[Collection entries]

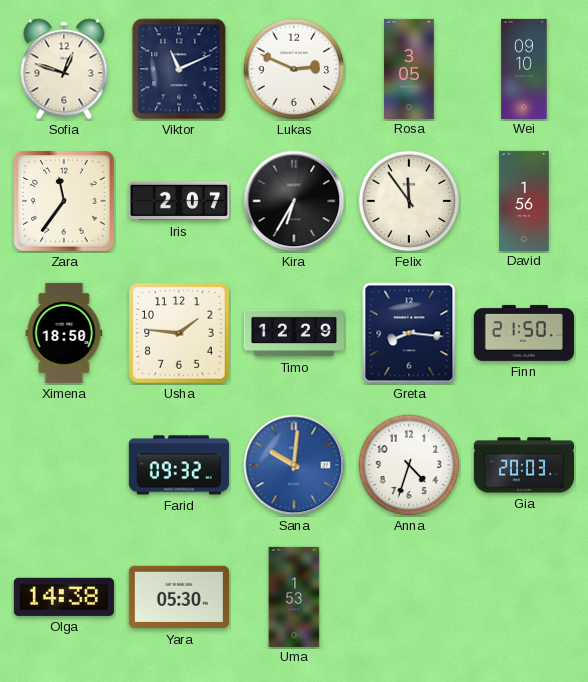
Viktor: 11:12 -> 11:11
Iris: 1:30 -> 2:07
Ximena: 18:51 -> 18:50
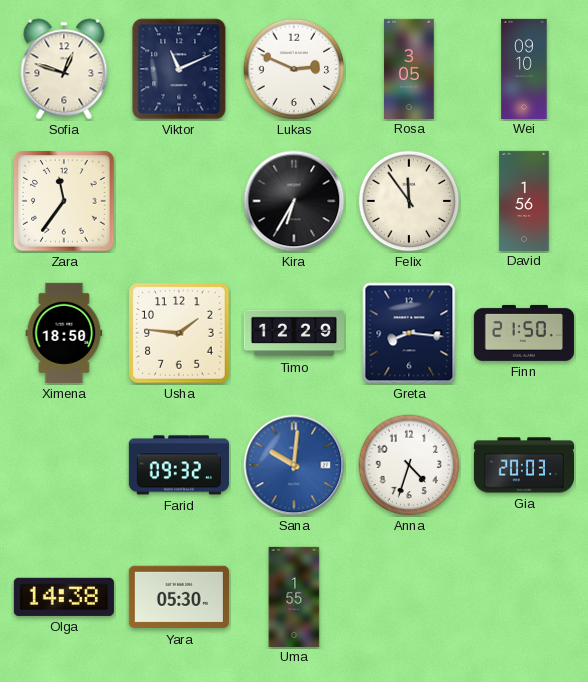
Iris: 2:07 -> none
Uma: 1:53 -> 1:55
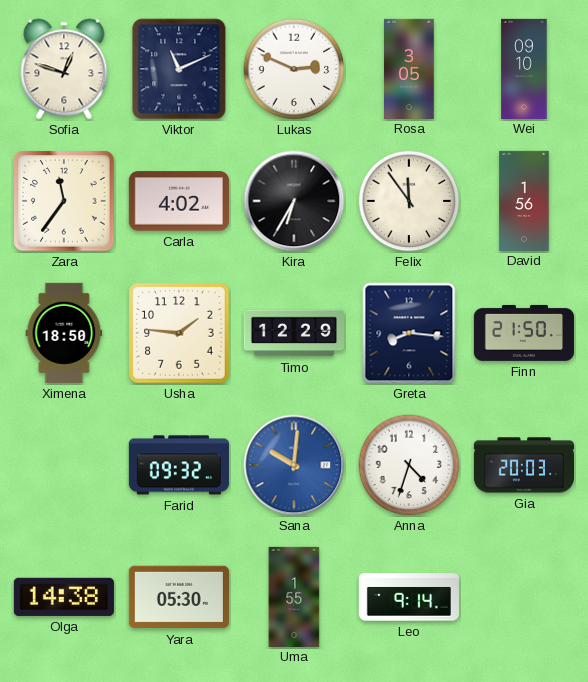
Carla: none -> 4:02
Leo: none -> 9:14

• _SHORT TASK_: Update the rows from the line containing "Iris: 2:07 -> none" through the end of the rows, inclusive, so that "unset" stands wherever "none" appears and nothing else changes. Leave the picture lines out.

• _REPLY TO THE TASK_:
Iris: 2:07 -> unset
Uma: 1:53 -> 1:55
Carla: unset -> 4:02
Leo: unset -> 9:14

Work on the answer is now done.